Object transformation records
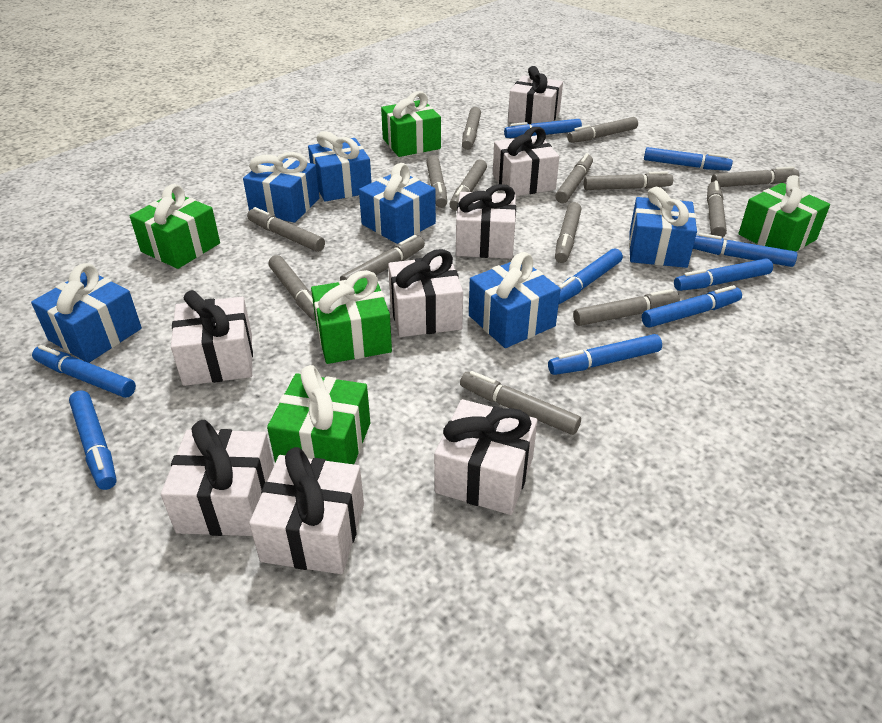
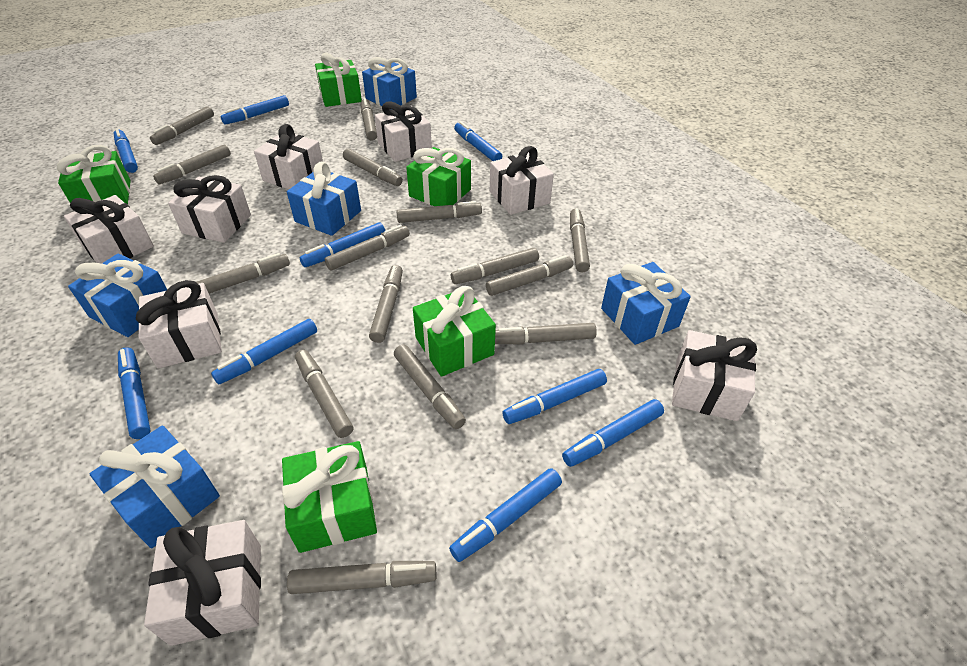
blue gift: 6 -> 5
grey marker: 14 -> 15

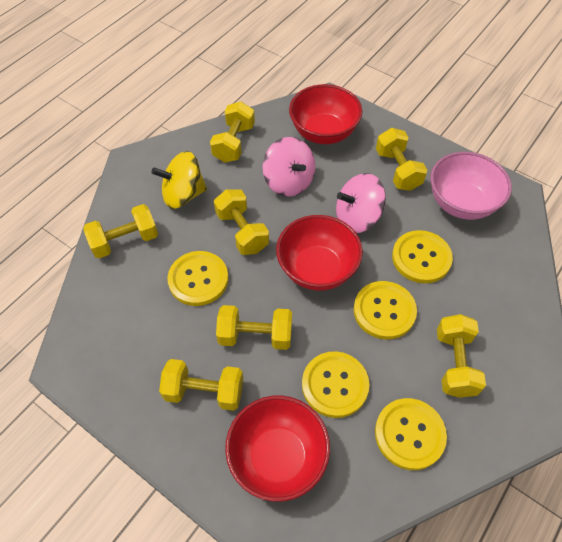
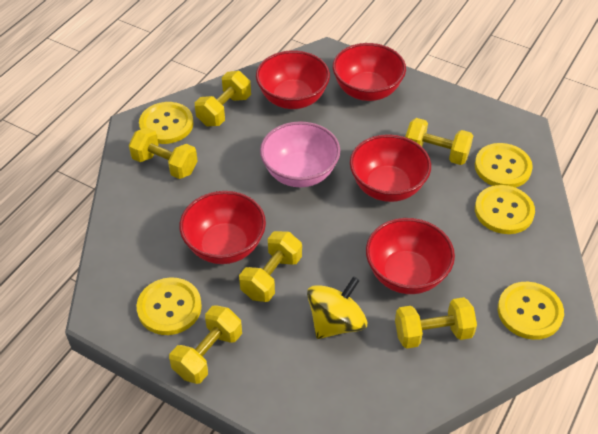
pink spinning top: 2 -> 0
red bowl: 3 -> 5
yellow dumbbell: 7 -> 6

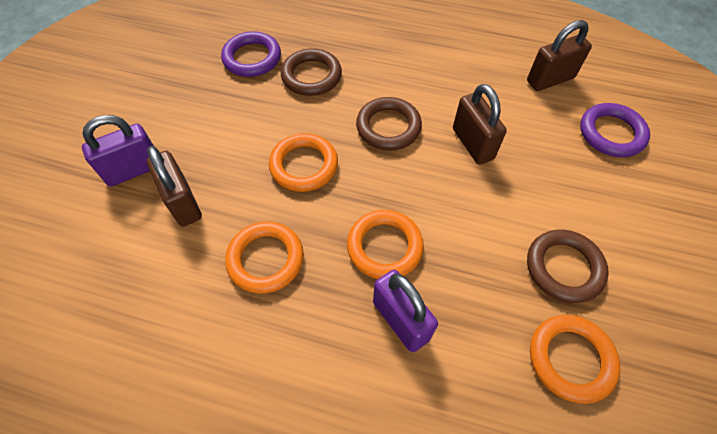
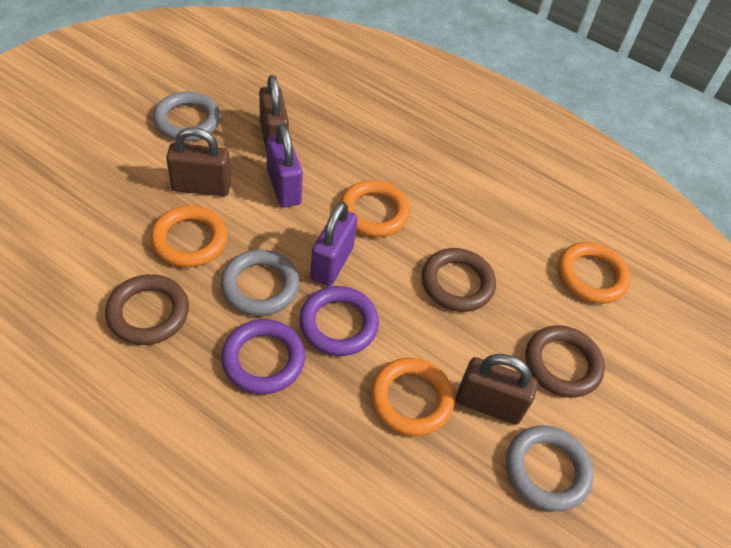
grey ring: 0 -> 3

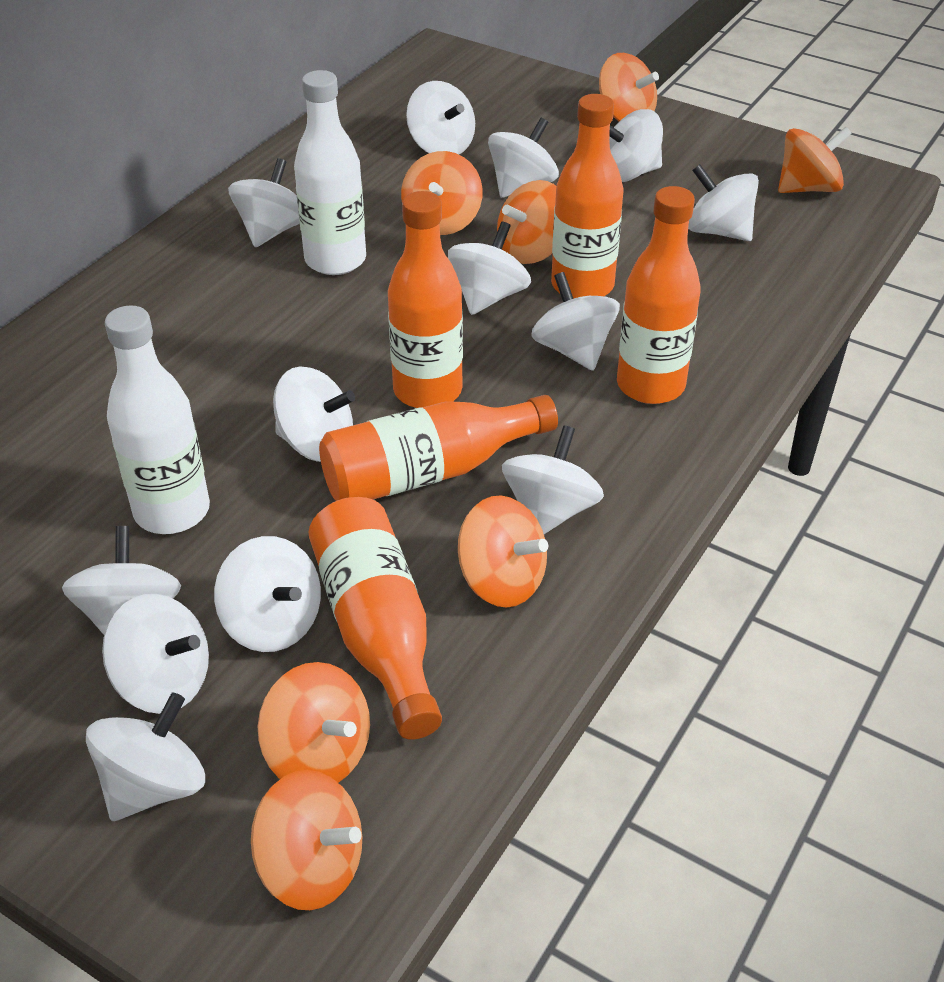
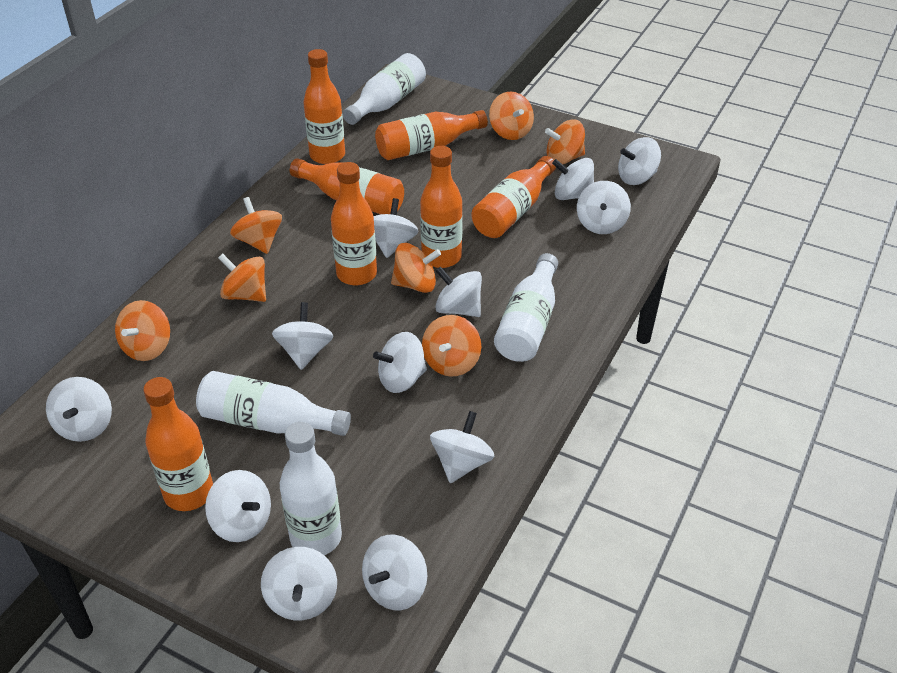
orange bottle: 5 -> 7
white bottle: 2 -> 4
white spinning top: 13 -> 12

Task to carry out: Write the data above out exactly. Leave out any pictures.

Written response:
blue gift: 6 -> 5
grey marker: 14 -> 15

pink spinning top: 2 -> 0
red bowl: 3 -> 5
yellow dumbbell: 7 -> 6

grey ring: 0 -> 3

orange bottle: 5 -> 7
white bottle: 2 -> 4
white spinning top: 13 -> 12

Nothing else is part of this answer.